*** Begin section ***

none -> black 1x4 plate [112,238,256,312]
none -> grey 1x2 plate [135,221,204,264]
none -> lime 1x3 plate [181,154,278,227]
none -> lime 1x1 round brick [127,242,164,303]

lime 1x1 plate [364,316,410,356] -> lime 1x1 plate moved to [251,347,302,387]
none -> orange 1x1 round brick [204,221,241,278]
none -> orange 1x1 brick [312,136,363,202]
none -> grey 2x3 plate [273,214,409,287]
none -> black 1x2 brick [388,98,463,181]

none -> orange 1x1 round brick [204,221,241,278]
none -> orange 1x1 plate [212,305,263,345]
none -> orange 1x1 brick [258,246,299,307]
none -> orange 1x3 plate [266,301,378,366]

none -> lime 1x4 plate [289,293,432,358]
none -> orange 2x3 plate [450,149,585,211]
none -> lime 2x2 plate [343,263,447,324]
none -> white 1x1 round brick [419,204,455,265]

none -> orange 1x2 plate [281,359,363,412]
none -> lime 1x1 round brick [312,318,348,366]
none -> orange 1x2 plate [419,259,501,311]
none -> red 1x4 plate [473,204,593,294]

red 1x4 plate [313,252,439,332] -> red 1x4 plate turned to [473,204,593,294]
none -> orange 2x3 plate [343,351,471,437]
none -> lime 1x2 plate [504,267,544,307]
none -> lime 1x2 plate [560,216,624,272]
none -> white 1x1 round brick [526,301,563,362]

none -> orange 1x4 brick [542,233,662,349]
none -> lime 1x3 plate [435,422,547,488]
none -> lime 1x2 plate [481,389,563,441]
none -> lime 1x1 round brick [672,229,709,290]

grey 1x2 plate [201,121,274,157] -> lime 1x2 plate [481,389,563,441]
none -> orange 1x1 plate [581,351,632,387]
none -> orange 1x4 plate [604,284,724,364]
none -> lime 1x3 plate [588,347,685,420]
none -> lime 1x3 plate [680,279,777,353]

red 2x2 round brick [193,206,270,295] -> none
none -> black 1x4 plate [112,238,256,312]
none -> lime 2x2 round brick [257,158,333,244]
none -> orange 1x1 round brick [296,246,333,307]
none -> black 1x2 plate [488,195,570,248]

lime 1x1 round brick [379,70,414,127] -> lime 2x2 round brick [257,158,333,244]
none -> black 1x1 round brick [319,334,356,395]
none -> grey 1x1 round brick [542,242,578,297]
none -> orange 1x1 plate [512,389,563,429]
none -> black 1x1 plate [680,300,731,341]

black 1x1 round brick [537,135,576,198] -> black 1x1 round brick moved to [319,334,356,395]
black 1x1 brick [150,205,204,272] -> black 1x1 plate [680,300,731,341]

*** End section ***

What is expected
Your answer must be the lines from the one holding "red 2x2 round brick [193,206,270,295] -> none" to the end of the listing above, exactly as written and nothing else.

The answer
red 2x2 round brick [193,206,270,295] -> none
none -> black 1x4 plate [112,238,256,312]
none -> lime 2x2 round brick [257,158,333,244]
none -> orange 1x1 round brick [296,246,333,307]
none -> black 1x2 plate [488,195,570,248]

lime 1x1 round brick [379,70,414,127] -> lime 2x2 round brick [257,158,333,244]
none -> black 1x1 round brick [319,334,356,395]
none -> grey 1x1 round brick [542,242,578,297]
none -> orange 1x1 plate [512,389,563,429]
none -> black 1x1 plate [680,300,731,341]

black 1x1 round brick [537,135,576,198] -> black 1x1 round brick moved to [319,334,356,395]
black 1x1 brick [150,205,204,272] -> black 1x1 plate [680,300,731,341]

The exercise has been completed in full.